**TASK ITEM:**
Further down are entries; set down exactly and only the lines from the one with "black wallet: 1 -> 2" up to and including the one with "turquoise pencil: 5 -> 7", dropping each picture.

[Saved entries]
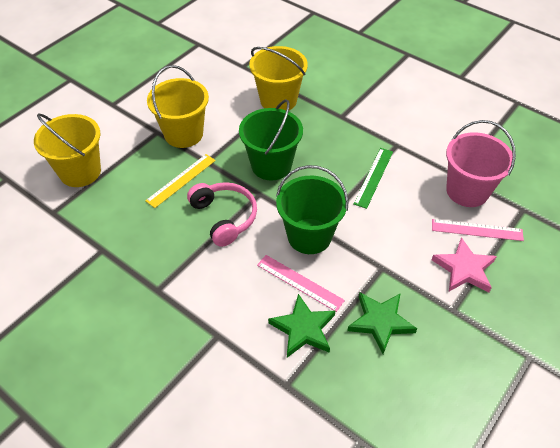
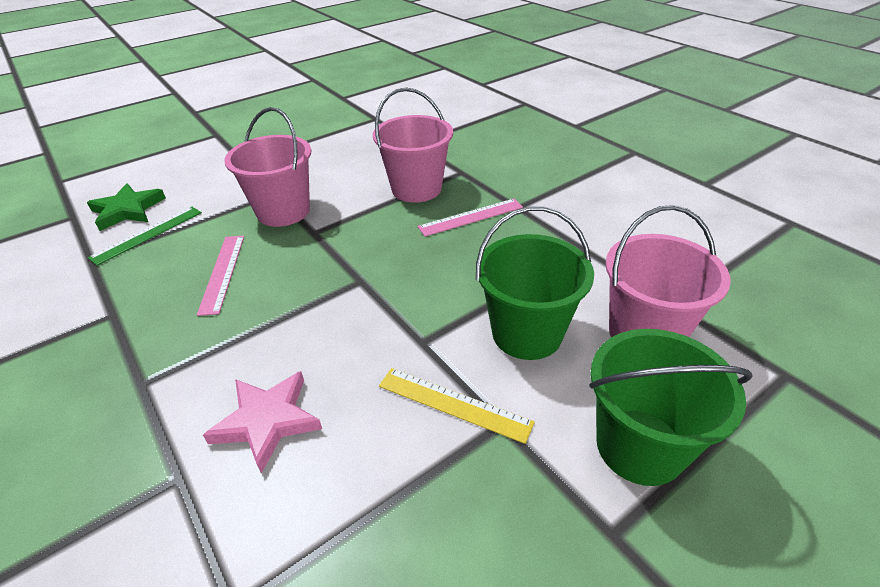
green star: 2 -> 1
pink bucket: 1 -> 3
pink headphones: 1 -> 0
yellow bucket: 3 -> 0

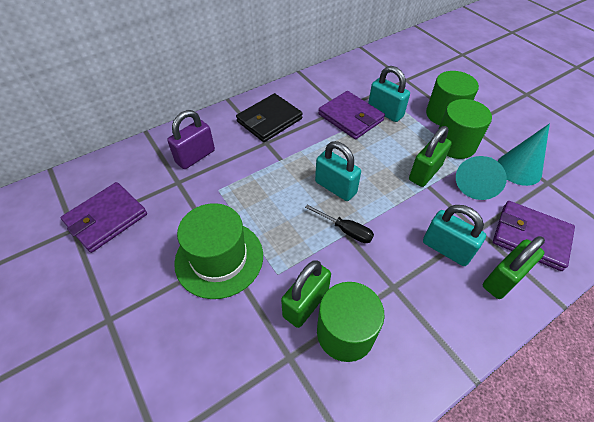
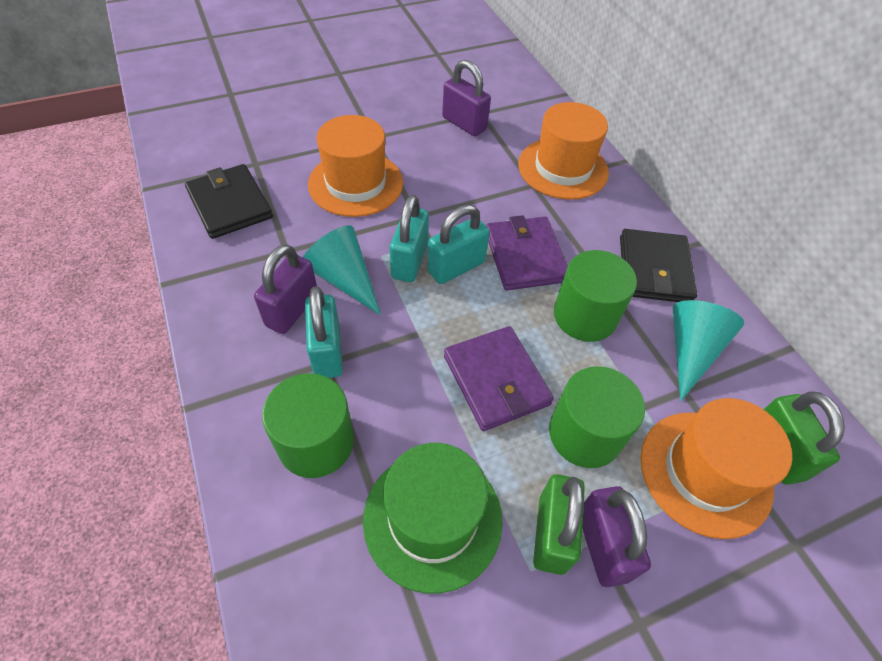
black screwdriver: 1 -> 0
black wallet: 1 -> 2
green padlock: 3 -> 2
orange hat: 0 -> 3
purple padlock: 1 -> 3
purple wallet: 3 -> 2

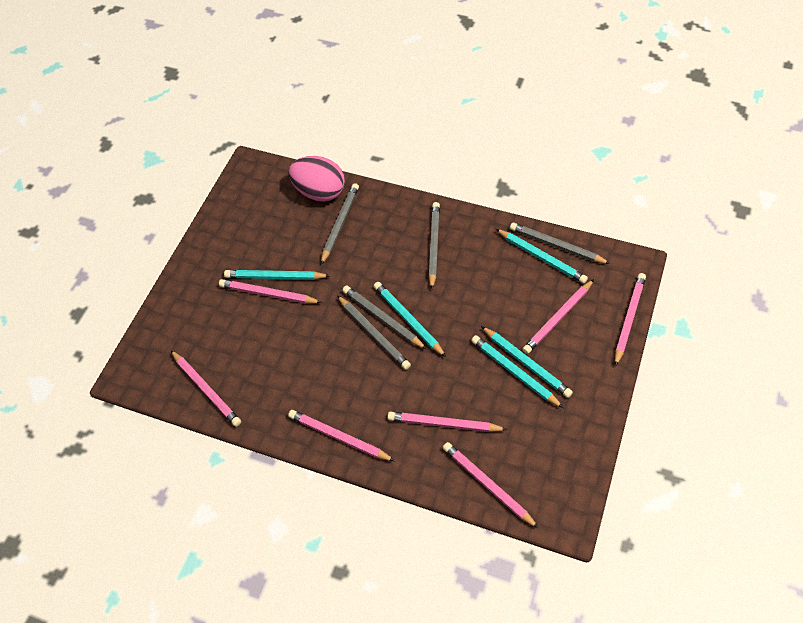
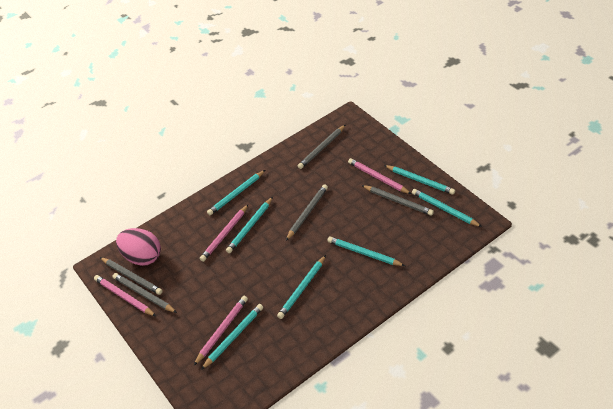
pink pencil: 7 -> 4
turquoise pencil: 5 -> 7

--

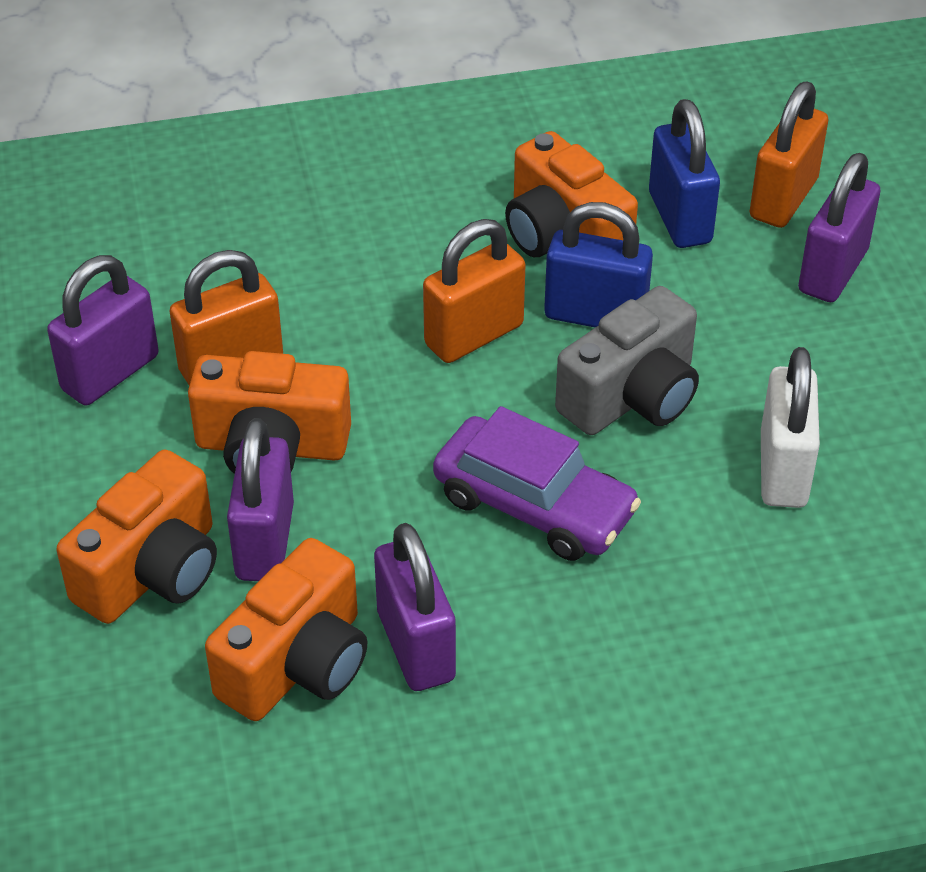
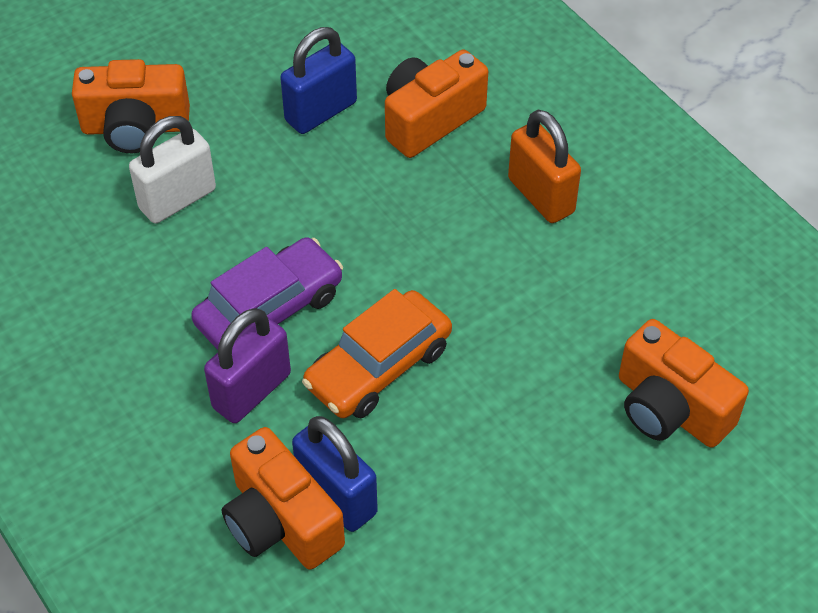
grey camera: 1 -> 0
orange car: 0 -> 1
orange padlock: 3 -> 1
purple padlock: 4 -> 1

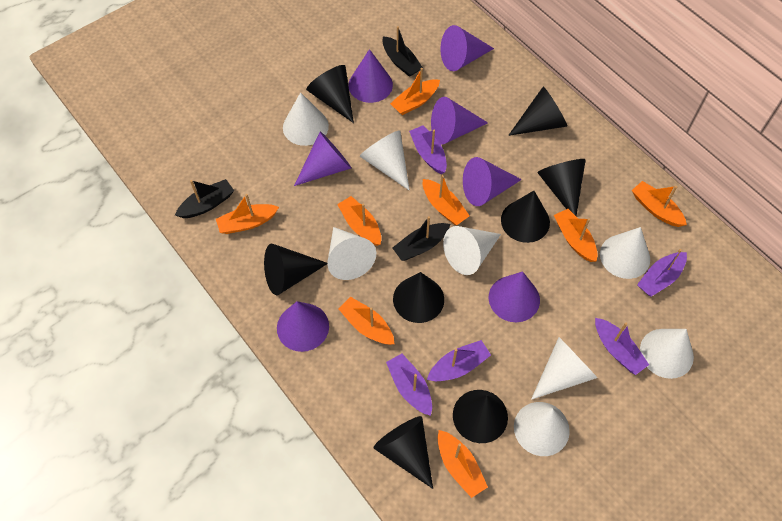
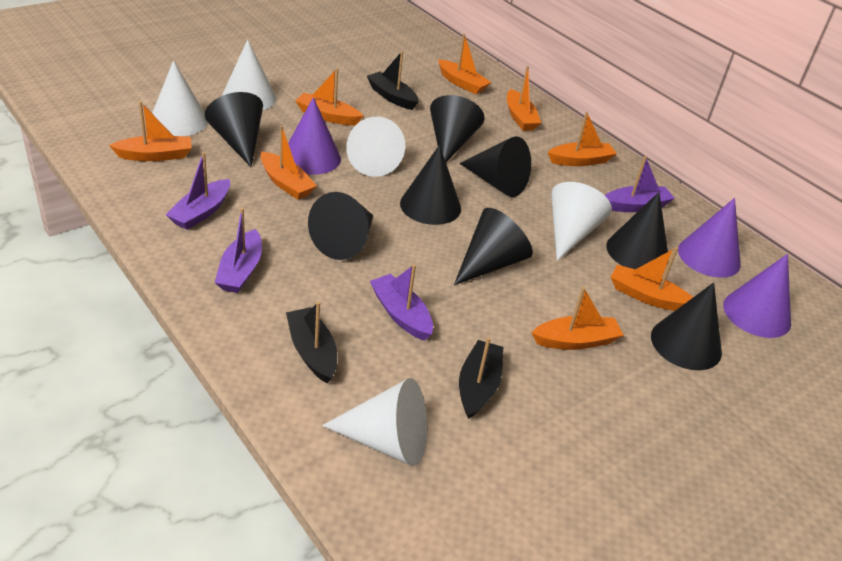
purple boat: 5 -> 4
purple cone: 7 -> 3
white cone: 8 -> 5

**SOLUTION TO THE PROBLEM:**
black wallet: 1 -> 2
green padlock: 3 -> 2
orange hat: 0 -> 3
purple padlock: 1 -> 3
purple wallet: 3 -> 2

pink pencil: 7 -> 4
turquoise pencil: 5 -> 7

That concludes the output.